** Opening Raw data block **

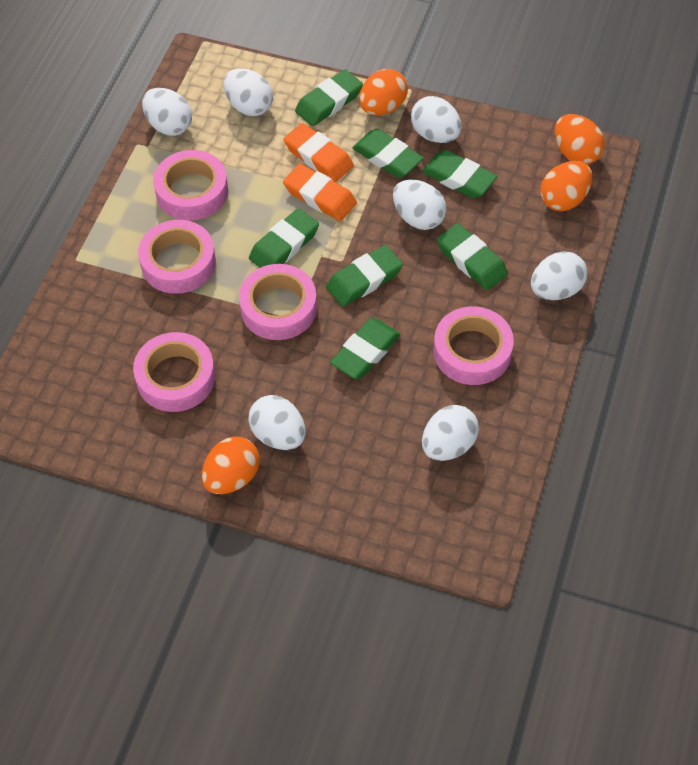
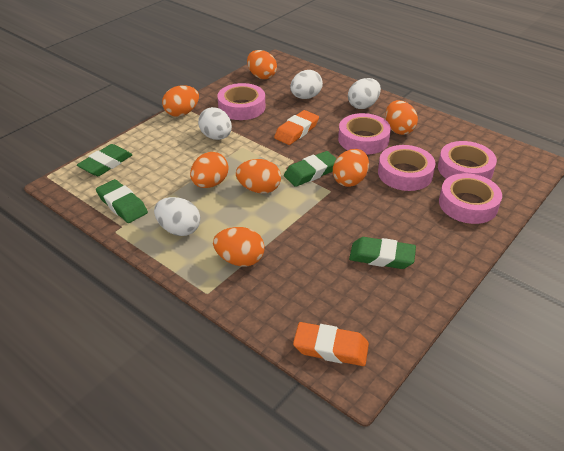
green eraser: 7 -> 4
orange egg: 4 -> 7
white egg: 7 -> 4

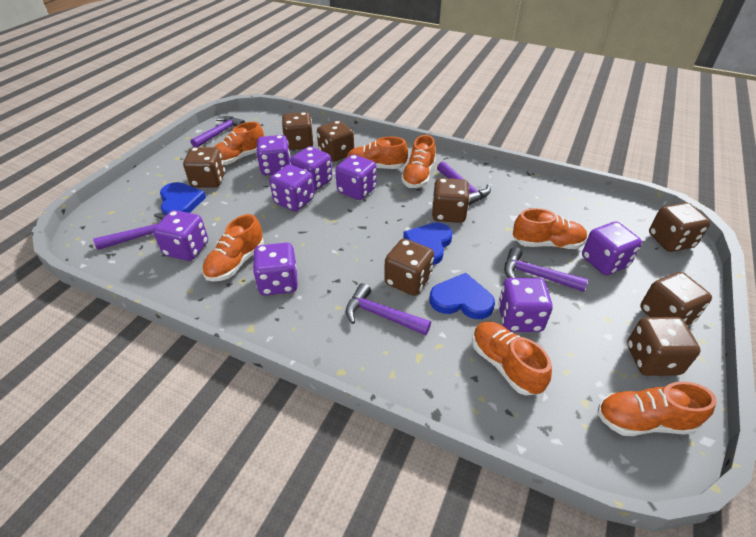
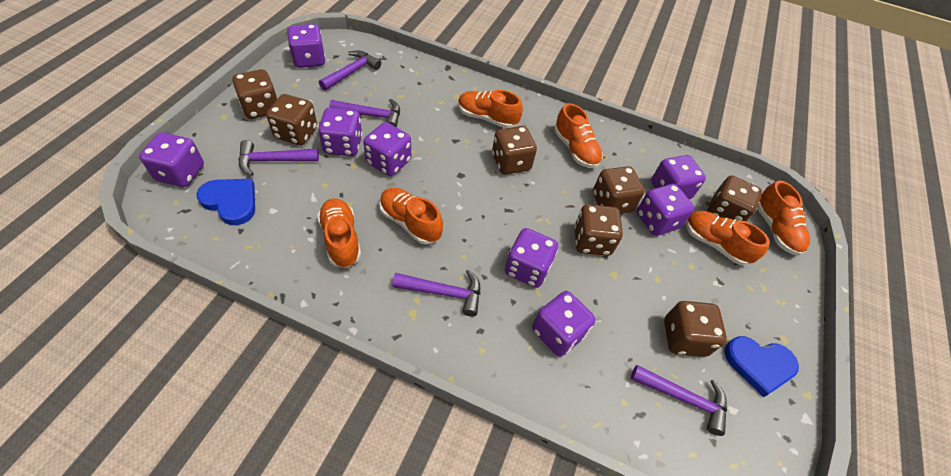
blue heart: 3 -> 2
brown dice: 8 -> 7
orange shoe: 7 -> 6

** Closing Raw data block **

Exercise directions
The entries must be written out again unchanged. Images are to be left out.

Written solution
green eraser: 7 -> 4
orange egg: 4 -> 7
white egg: 7 -> 4

blue heart: 3 -> 2
brown dice: 8 -> 7
orange shoe: 7 -> 6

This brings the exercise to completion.